▶ [The data]
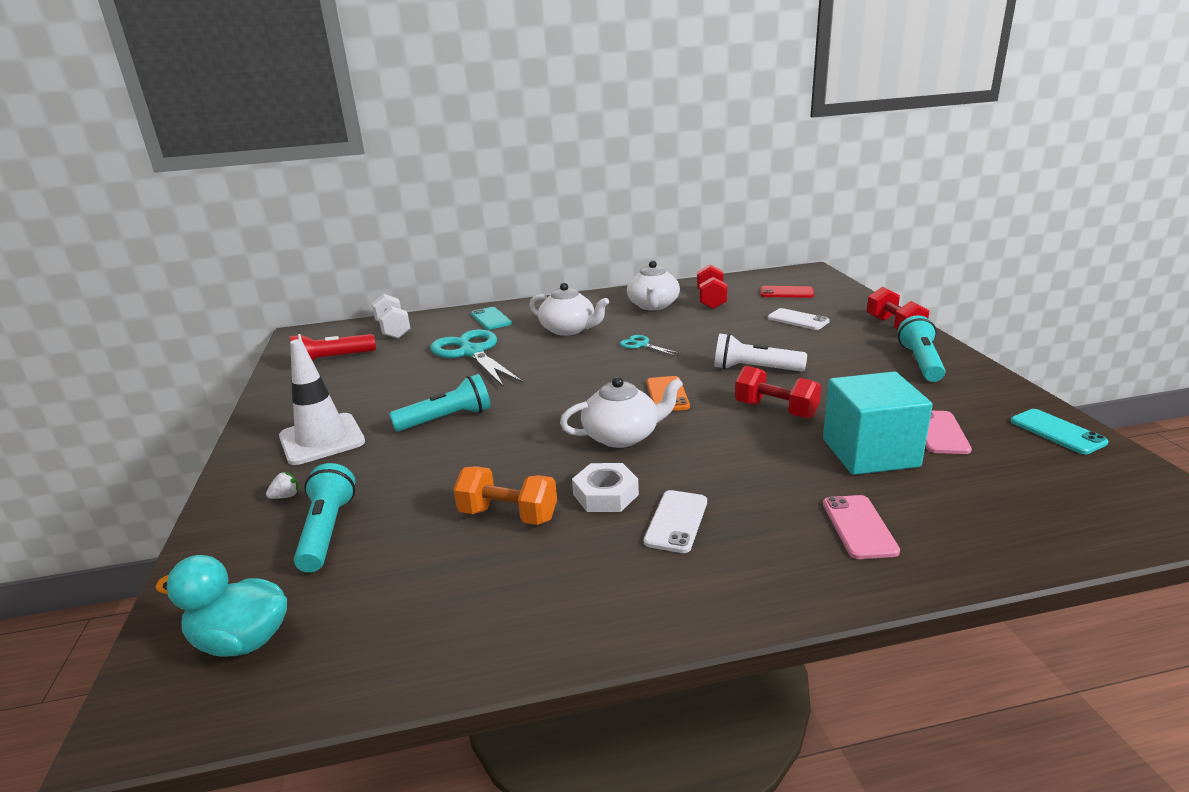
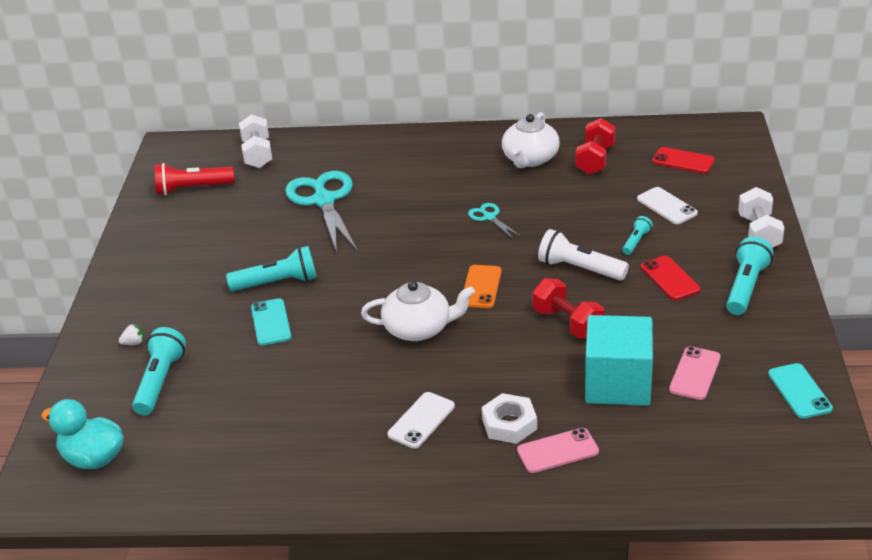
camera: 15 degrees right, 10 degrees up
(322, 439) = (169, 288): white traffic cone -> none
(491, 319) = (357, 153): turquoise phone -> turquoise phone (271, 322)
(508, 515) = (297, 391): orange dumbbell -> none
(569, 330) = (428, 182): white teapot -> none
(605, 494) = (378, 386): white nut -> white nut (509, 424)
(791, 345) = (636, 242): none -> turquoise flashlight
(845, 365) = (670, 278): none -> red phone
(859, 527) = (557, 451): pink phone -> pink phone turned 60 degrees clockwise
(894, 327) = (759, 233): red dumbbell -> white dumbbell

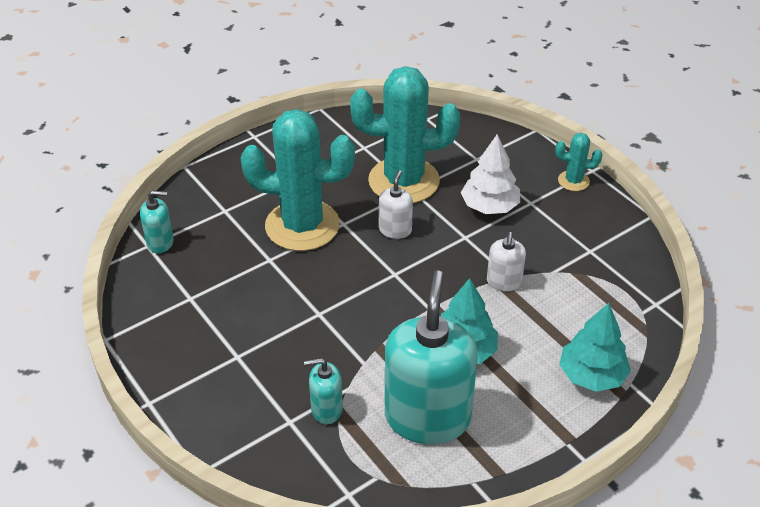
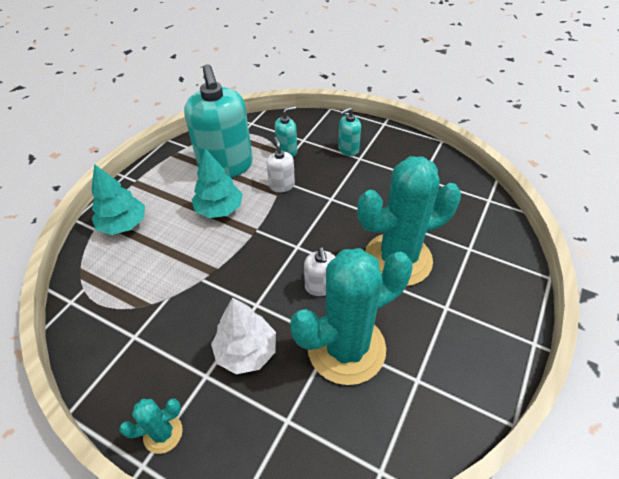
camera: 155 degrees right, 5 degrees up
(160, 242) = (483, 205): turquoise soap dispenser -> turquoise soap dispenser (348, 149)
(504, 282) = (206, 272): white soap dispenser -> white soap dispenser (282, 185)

▶ [Task description] No pictures belong in the copy. Transcribe every entry exactly.

▶ [Solution]
camera: 15 degrees right, 10 degrees up
(322, 439) = (169, 288): white traffic cone -> none
(491, 319) = (357, 153): turquoise phone -> turquoise phone (271, 322)
(508, 515) = (297, 391): orange dumbbell -> none
(569, 330) = (428, 182): white teapot -> none
(605, 494) = (378, 386): white nut -> white nut (509, 424)
(791, 345) = (636, 242): none -> turquoise flashlight
(845, 365) = (670, 278): none -> red phone
(859, 527) = (557, 451): pink phone -> pink phone turned 60 degrees clockwise
(894, 327) = (759, 233): red dumbbell -> white dumbbell

camera: 155 degrees right, 5 degrees up
(160, 242) = (483, 205): turquoise soap dispenser -> turquoise soap dispenser (348, 149)
(504, 282) = (206, 272): white soap dispenser -> white soap dispenser (282, 185)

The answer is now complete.